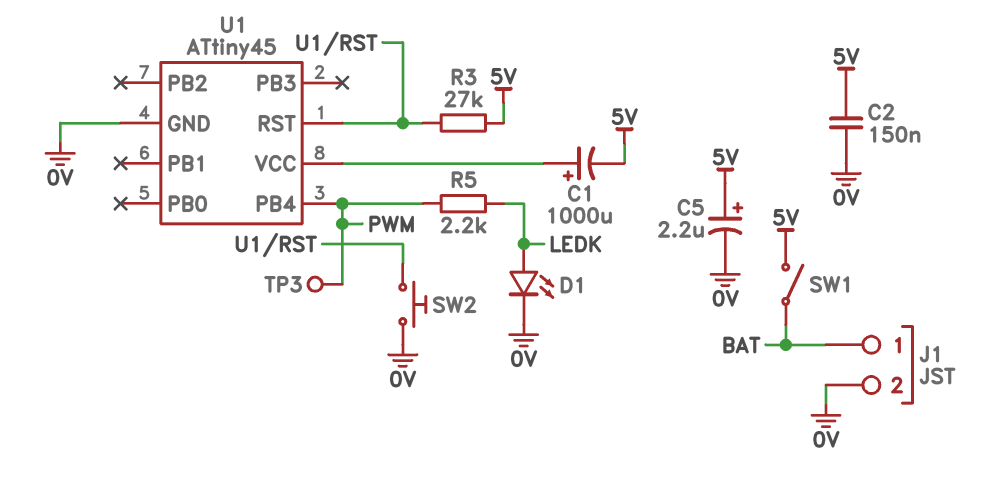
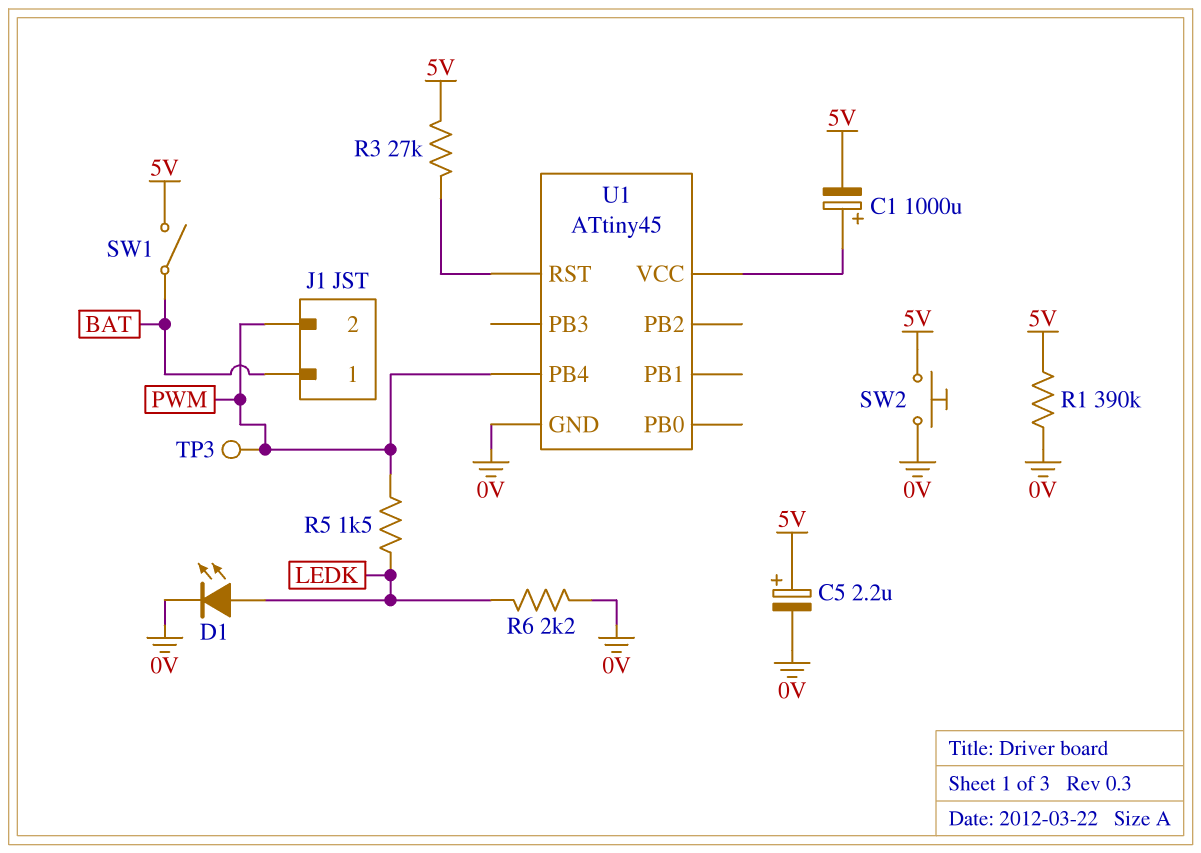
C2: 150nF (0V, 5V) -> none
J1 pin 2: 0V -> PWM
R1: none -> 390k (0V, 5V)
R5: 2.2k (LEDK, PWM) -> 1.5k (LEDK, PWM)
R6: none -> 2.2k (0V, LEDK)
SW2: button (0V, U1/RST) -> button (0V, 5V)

* PROBLEM DESCRIPTION: Set down every record exactly, without the pictures.

* PROBLEM SOLUTION:
C2: 150nF (0V, 5V) -> none
J1 pin 2: 0V -> PWM
R1: none -> 390k (0V, 5V)
R5: 2.2k (LEDK, PWM) -> 1.5k (LEDK, PWM)
R6: none -> 2.2k (0V, LEDK)
SW2: button (0V, U1/RST) -> button (0V, 5V)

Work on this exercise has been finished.